### What you should do
Rewrite all of the records below, substituting "white padded armchair" for every occurrence of "white fluffy rocking chair" and changing nothing else. Leave out the pictures.

### Provided data

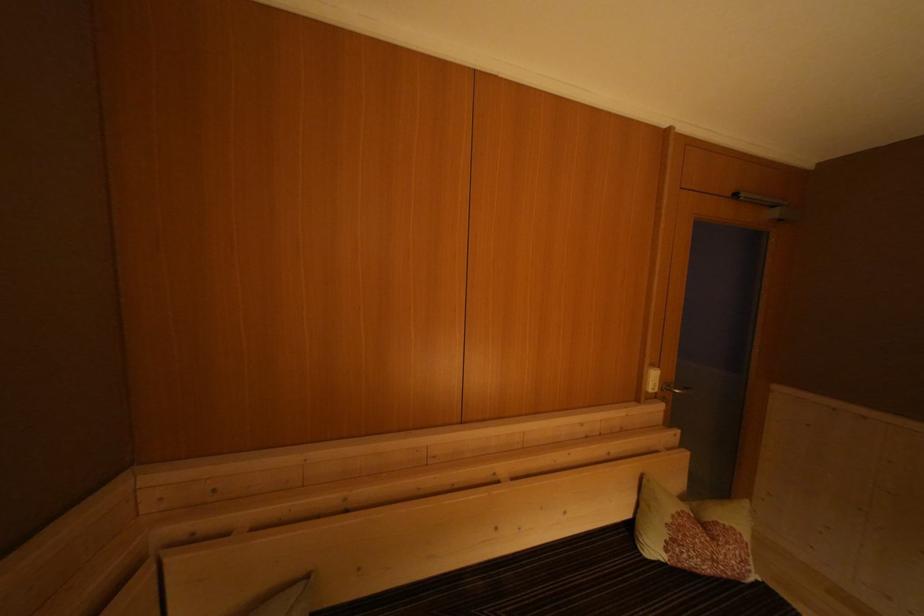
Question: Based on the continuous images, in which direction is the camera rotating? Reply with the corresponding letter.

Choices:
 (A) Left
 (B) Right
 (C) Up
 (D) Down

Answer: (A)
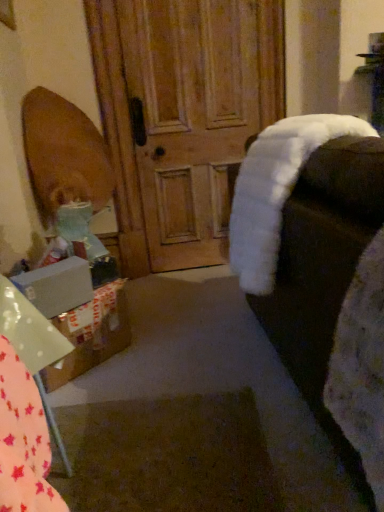
Question: Is white fluffy rocking chair at right wider or thinner than white matte box at lower left?

Choices:
 (A) wide
 (B) thin

Answer: (A)

Question: From the image's perspective, is white fluffy rocking chair at right located above or below white matte box at lower left?

Choices:
 (A) above
 (B) below

Answer: (A)

Question: Which object is positioned farthest from the white fluffy rocking chair at right?

Choices:
 (A) white cardboard box at lower left
 (B) cardboard box at lower left
 (C) wooden door at center
 (D) white matte box at lower left

Answer: (C)

Question: Which is nearer to the white cardboard box at lower left?

Choices:
 (A) wooden door at center
 (B) white fluffy rocking chair at right
 (C) cardboard box at lower left
 (D) white matte box at lower left

Answer: (D)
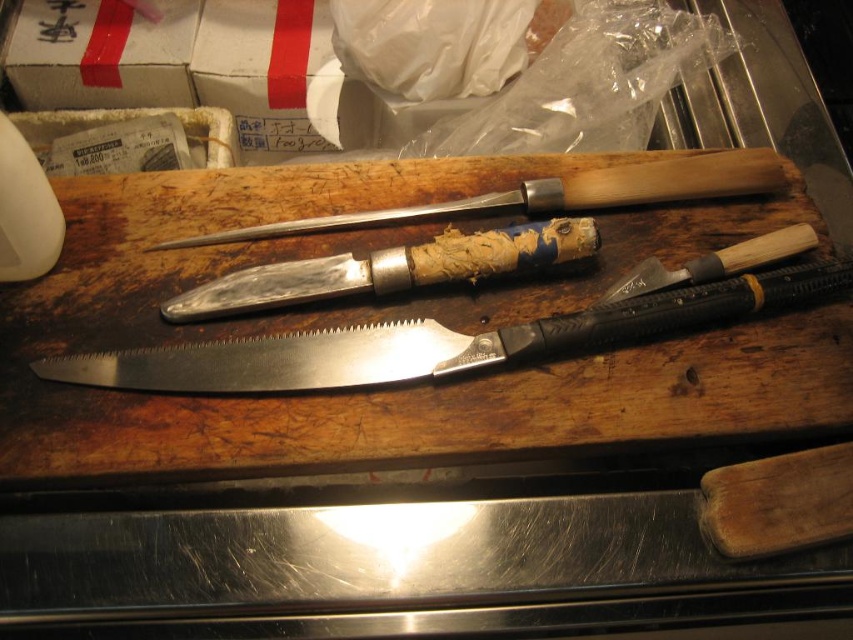
You are organizing tools in a workshop and see the metallic saw at center and the white cardboard box at upper left. Which object is closer to you?

The metallic saw at center is closer to you because it is positioned under the white cardboard box at upper left, indicating it is in front.

You are a chef preparing to cut vegetables and need to choose between the silver metallic knife at center and the polished silver knife at center. Considering their positions, which knife is closer to your hand if you are standing directly in front of the wooden surface?

The silver metallic knife at center is 3.55 inches away from the polished silver knife at center. Since you are standing directly in front of the wooden surface, the distance between them doesn not indicate which is closer to your hand. Additional information about their placement relative to your position is needed to determine proximity.

You are organizing knives on a wooden cutting board. You need to place a new knife exactly where the silver metallic knife at center was. According to the coordinates provided, where should you position the new knife?

The silver metallic knife at center was located at coordinates point (387,268), so you should position the new knife at the same coordinates to replace it.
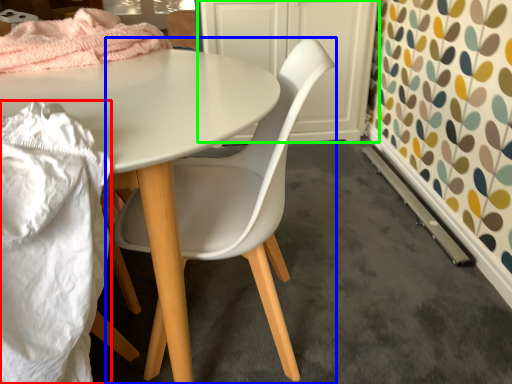
Question: Based on their relative distances, which object is farther from material (highlighted by a red box)? Choose from chair (highlighted by a blue box) and cabinetry (highlighted by a green box).

Choices:
 (A) chair
 (B) cabinetry

Answer: (B)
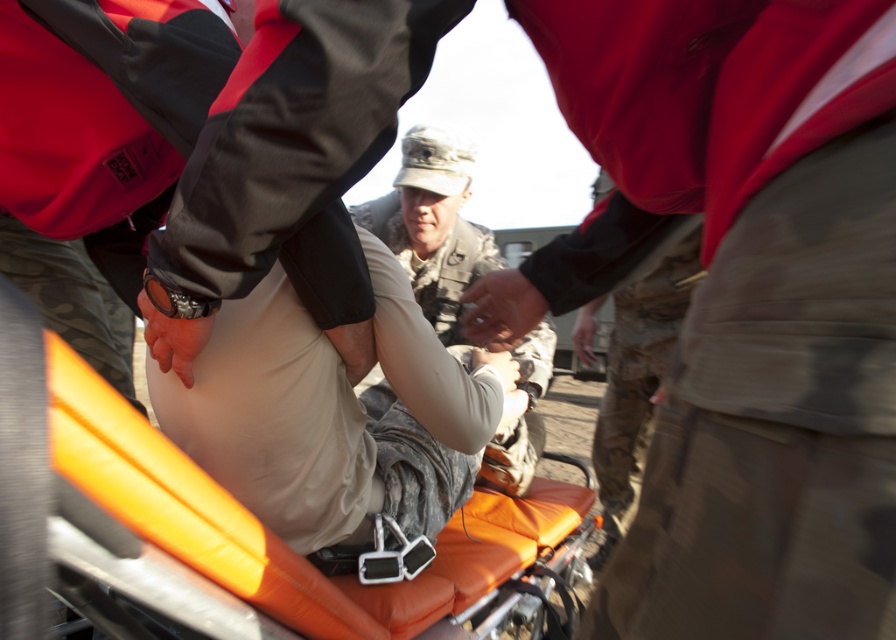
Based on the coordinates provided, what object is located at point (274, 536) in the scene?

The point (274, 536) corresponds to the orange fabric stretcher at center.

You are a medical drone operator trying to deliver a medical kit to the orange fabric stretcher at center. However, there is a camouflage uniform at center in the way. Can you fly the drone directly to the stretcher without going around the uniform?

The orange fabric stretcher at center is in front of the camouflage uniform at center, so the drone can fly directly to the stretcher without needing to go around the uniform since it is already positioned in front.

You are a medical team member looking at the scene. You need to access the camouflage uniform at center for a medical checkup. Is the orange fabric stretcher at center blocking your direct access to it?

The orange fabric stretcher at center is located below the camouflage uniform at center, so it is blocking direct access to the camouflage uniform at center.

### Your solution
Question: Based on the continuous images, in which direction is the camera rotating? Reply with the corresponding letter.

Choices:
 (A) Left
 (B) Right
 (C) Up
 (D) Down

Answer: (A)
Question: Is white padded armchair at right wider or thinner than white matte box at lower left?

Choices:
 (A) wide
 (B) thin

Answer: (A)

Question: From the image's perspective, is white padded armchair at right located above or below white matte box at lower left?

Choices:
 (A) above
 (B) below

Answer: (A)

Question: Which object is positioned farthest from the white padded armchair at right?

Choices:
 (A) white cardboard box at lower left
 (B) cardboard box at lower left
 (C) wooden door at center
 (D) white matte box at lower left

Answer: (C)

Question: Which is nearer to the white cardboard box at lower left?

Choices:
 (A) wooden door at center
 (B) white padded armchair at right
 (C) cardboard box at lower left
 (D) white matte box at lower left

Answer: (D)
You are organizing tools in a workshop and see the metallic saw at center and the white cardboard box at upper left. Which object is closer to you?

The metallic saw at center is closer to you because it is positioned under the white cardboard box at upper left, indicating it is in front.

You are a chef preparing to cut vegetables and need to choose between the silver metallic knife at center and the polished silver knife at center. Considering their positions, which knife is closer to your hand if you are standing directly in front of the wooden surface?

The silver metallic knife at center is 3.55 inches away from the polished silver knife at center. Since you are standing directly in front of the wooden surface, the distance between them doesn not indicate which is closer to your hand. Additional information about their placement relative to your position is needed to determine proximity.

You are organizing knives on a wooden cutting board. You need to place a new knife exactly where the silver metallic knife at center was. According to the coordinates provided, where should you position the new knife?

The silver metallic knife at center was located at coordinates point (387,268), so you should position the new knife at the same coordinates to replace it.
Question: Based on their relative distances, which object is farther from material (highlighted by a red box)? Choose from chair (highlighted by a blue box) and cabinetry (highlighted by a green box).

Choices:
 (A) chair
 (B) cabinetry

Answer: (B)
Based on the coordinates provided, what object is located at point (274, 536) in the scene?

The point (274, 536) corresponds to the orange fabric stretcher at center.

You are a medical drone operator trying to deliver a medical kit to the orange fabric stretcher at center. However, there is a camouflage uniform at center in the way. Can you fly the drone directly to the stretcher without going around the uniform?

The orange fabric stretcher at center is in front of the camouflage uniform at center, so the drone can fly directly to the stretcher without needing to go around the uniform since it is already positioned in front.

You are a medical team member looking at the scene. You need to access the camouflage uniform at center for a medical checkup. Is the orange fabric stretcher at center blocking your direct access to it?

The orange fabric stretcher at center is located below the camouflage uniform at center, so it is blocking direct access to the camouflage uniform at center.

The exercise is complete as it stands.